[Image change detection data]
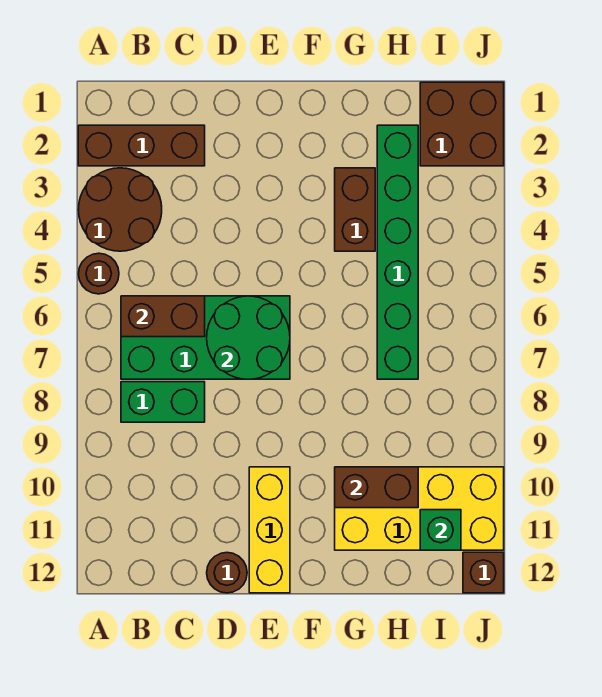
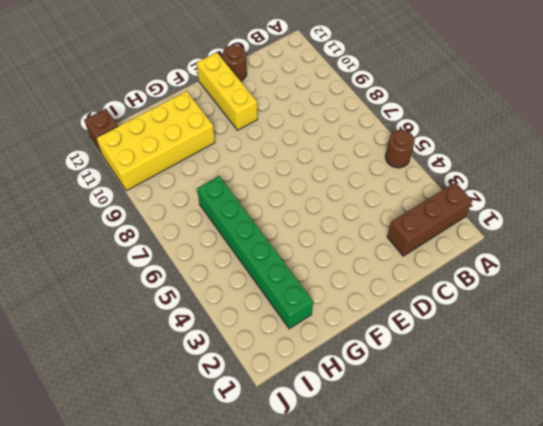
none -> brown round brick A3:B4 level 1
none -> green brick B6:E7 level 1
none -> green brick B8:C8 level 1

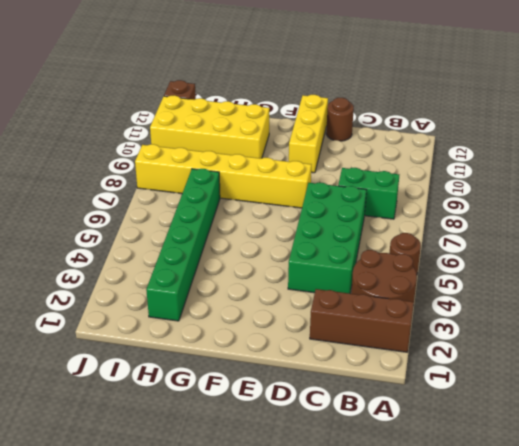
green brick C4:D7 level 1 -> green brick B6:E7 level 1
yellow brick E8:J8 level 1 -> none
none -> brown brick G3:G4 level 1
none -> brown brick I1:J2 level 1
none -> brown brick B6:C6 level 2

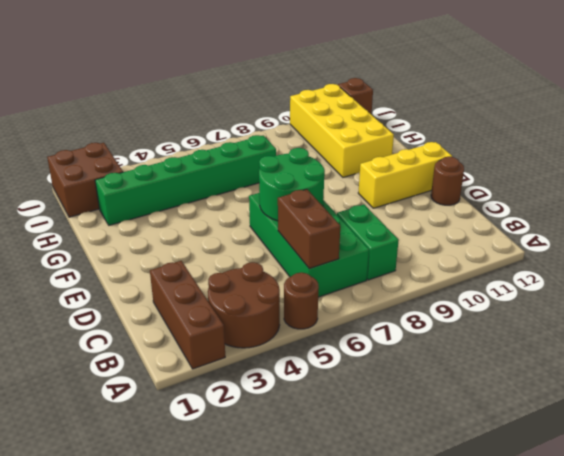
none -> brown brick G3:G4 level 1
none -> brown brick G10:H10 level 2
none -> green brick I11 level 2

## INSTRUCTIONS FOR THE TASK
If a line in the entries includes the word "green", copy that line out.

## TASK ANSWER
none -> green brick B6:E7 level 1
none -> green brick B8:C8 level 1
green brick C4:D7 level 1 -> green brick B6:E7 level 1
none -> green brick I11 level 2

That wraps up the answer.